■ **What you will do**
Identify each line in the records below that contains the word "pink", and copy it.

Top of Data provided

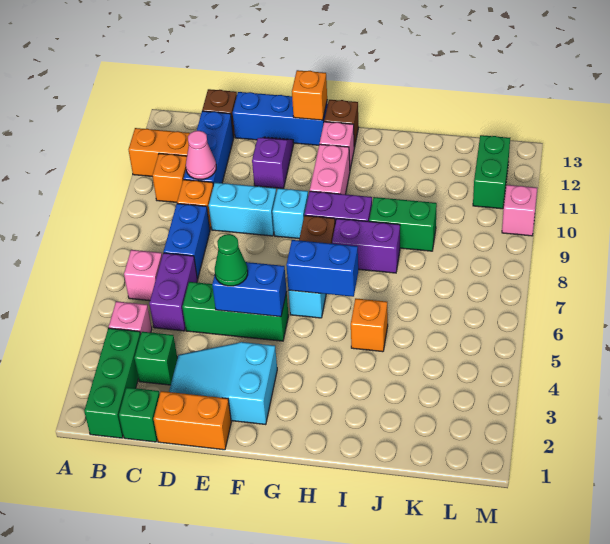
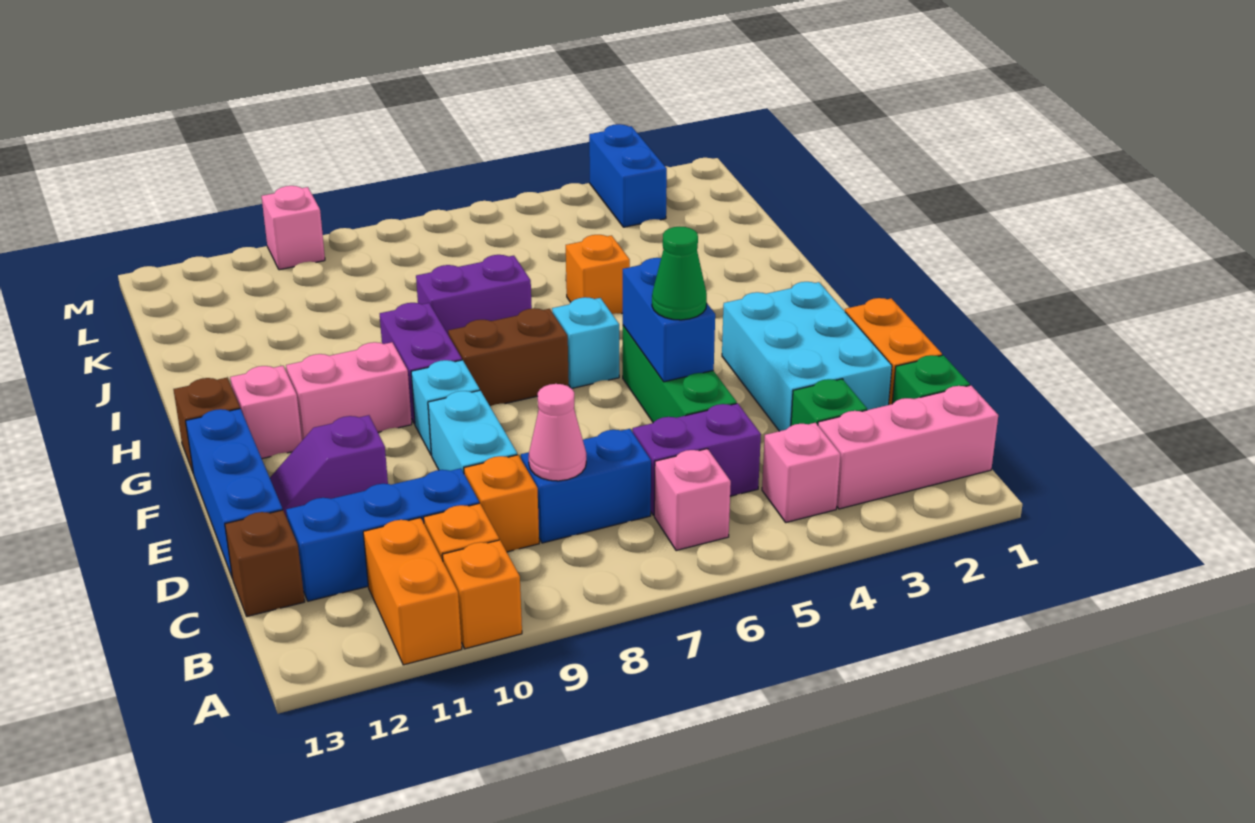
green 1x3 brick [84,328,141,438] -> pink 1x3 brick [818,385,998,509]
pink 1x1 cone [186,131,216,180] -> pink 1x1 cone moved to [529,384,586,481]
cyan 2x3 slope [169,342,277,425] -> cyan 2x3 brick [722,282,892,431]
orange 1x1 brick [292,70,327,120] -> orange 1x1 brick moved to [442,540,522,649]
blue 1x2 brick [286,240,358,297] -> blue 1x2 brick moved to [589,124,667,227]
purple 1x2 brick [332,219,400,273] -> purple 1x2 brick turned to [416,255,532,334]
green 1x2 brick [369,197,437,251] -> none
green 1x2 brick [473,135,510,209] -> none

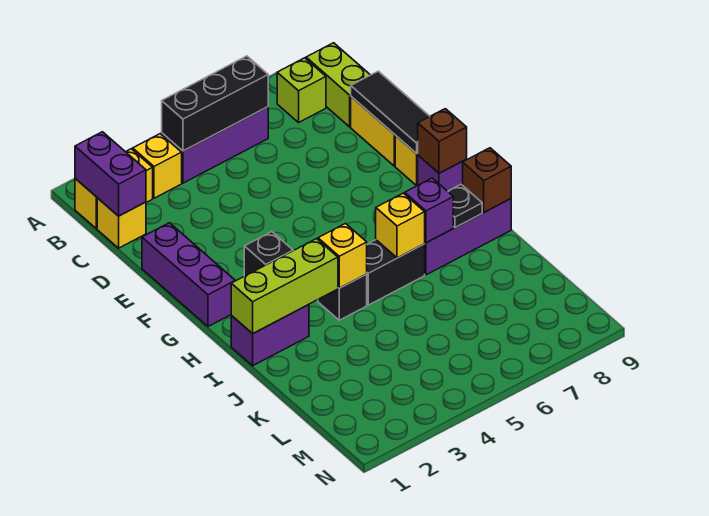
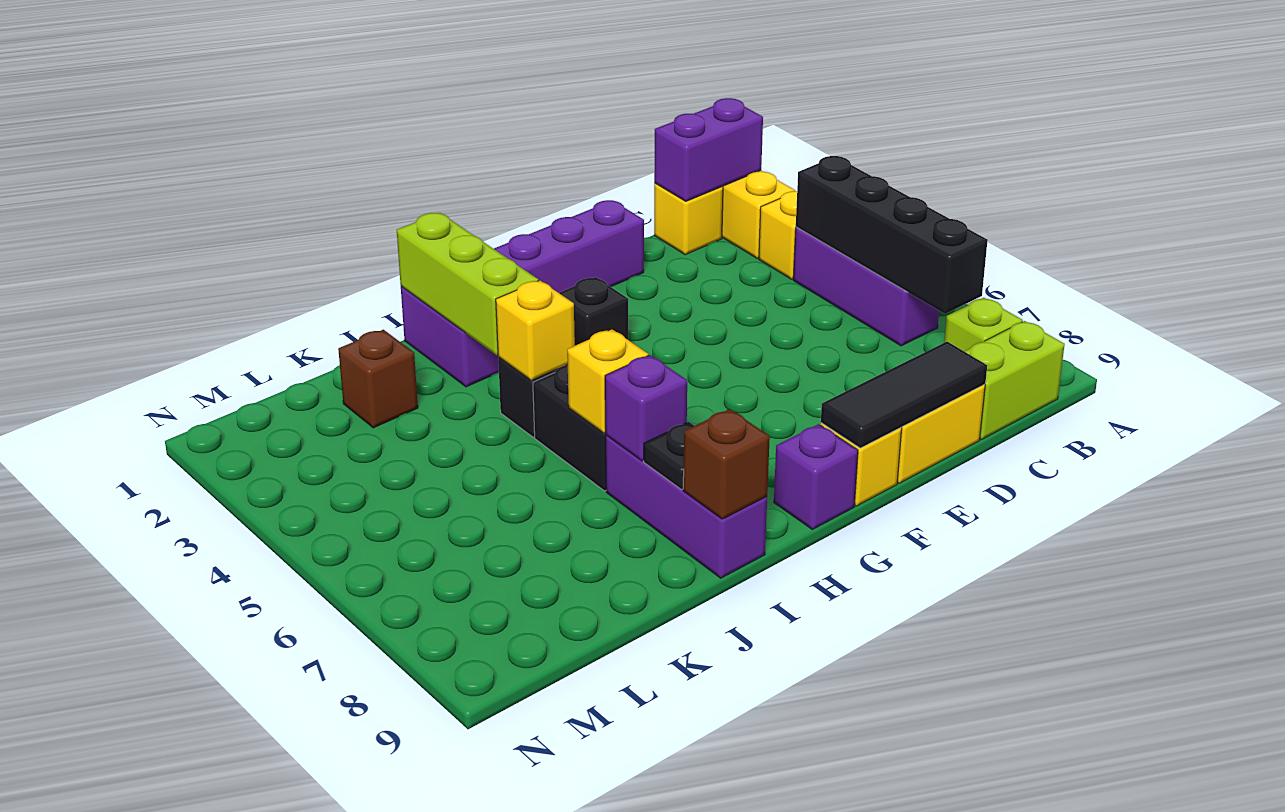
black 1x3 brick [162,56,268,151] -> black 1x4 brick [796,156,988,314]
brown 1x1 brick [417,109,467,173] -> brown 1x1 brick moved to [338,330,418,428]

Bottom of Data provided

■ **Answer to this task**
green 1x3 brick [84,328,141,438] -> pink 1x3 brick [818,385,998,509]
pink 1x1 cone [186,131,216,180] -> pink 1x1 cone moved to [529,384,586,481]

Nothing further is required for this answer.